Task statement - Every line from the one containing "grey truck [288,456,398,526] -> none" to the end of the records below, written out word for word, is the whole answer.
-- Material shown follows --
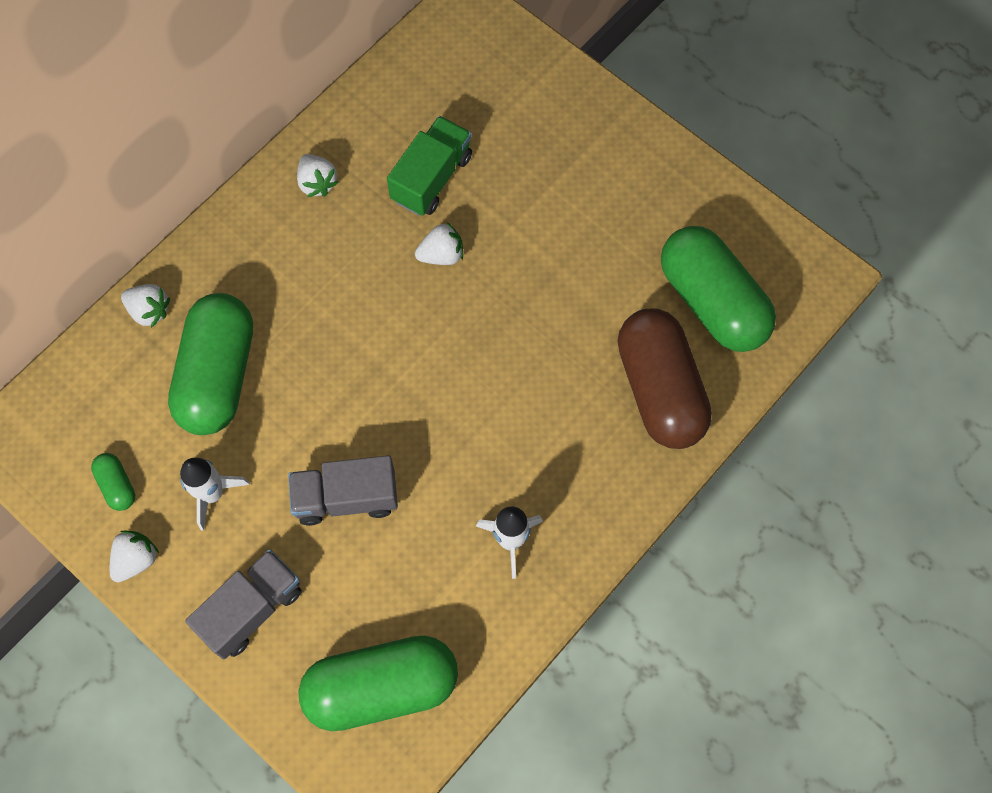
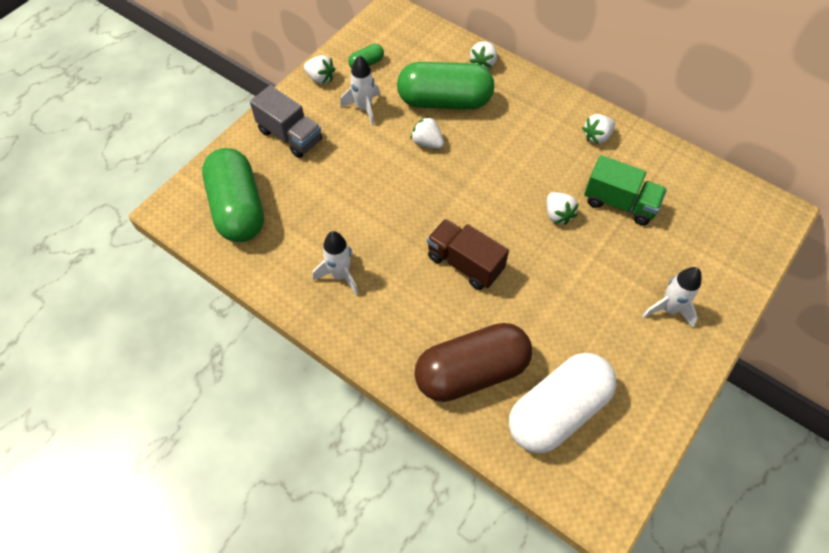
camera: 85 degrees right, 10 degrees down
grey truck [288,456,398,526] -> none
green capsule [661,226,776,352] -> white capsule [509,353,617,453]
none -> white strawberry [411,116,444,149]
none -> brown truck [427,219,509,290]
none -> white rocket [642,267,702,328]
-- Material shown concluded --
Finished task -
grey truck [288,456,398,526] -> none
green capsule [661,226,776,352] -> white capsule [509,353,617,453]
none -> white strawberry [411,116,444,149]
none -> brown truck [427,219,509,290]
none -> white rocket [642,267,702,328]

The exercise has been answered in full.